--- Source material ---
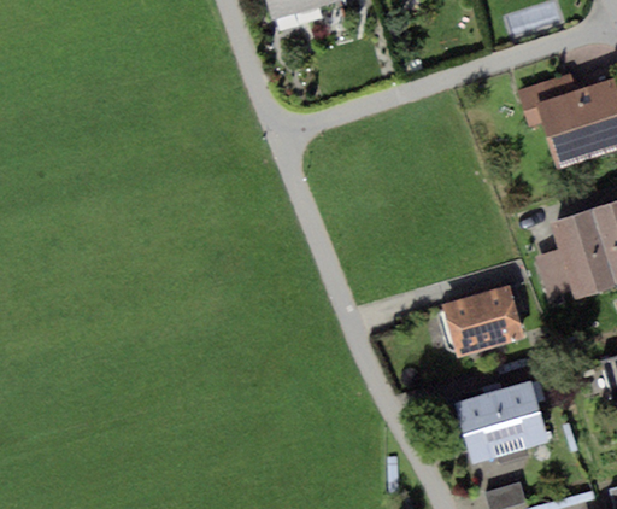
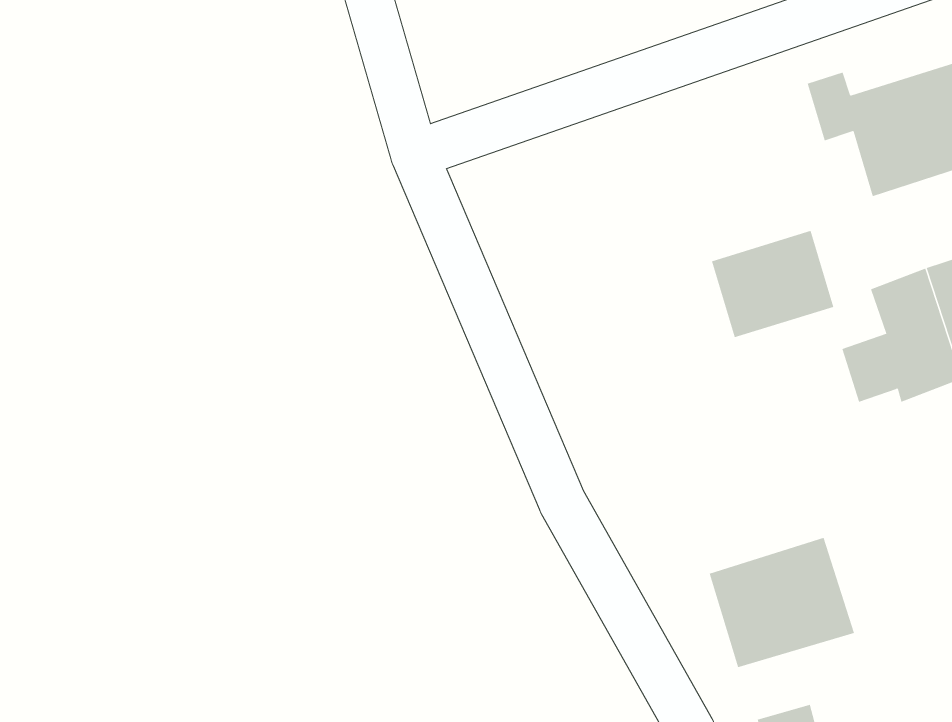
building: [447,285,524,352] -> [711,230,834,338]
---
--- Source material ---
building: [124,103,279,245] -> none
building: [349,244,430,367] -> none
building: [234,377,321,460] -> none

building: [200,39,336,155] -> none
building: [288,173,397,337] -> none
---
(Task directions) Return every line from the entries that holds the string "none".

(Solution)
building: [124,103,279,245] -> none
building: [349,244,430,367] -> none
building: [234,377,321,460] -> none
building: [200,39,336,155] -> none
building: [288,173,397,337] -> none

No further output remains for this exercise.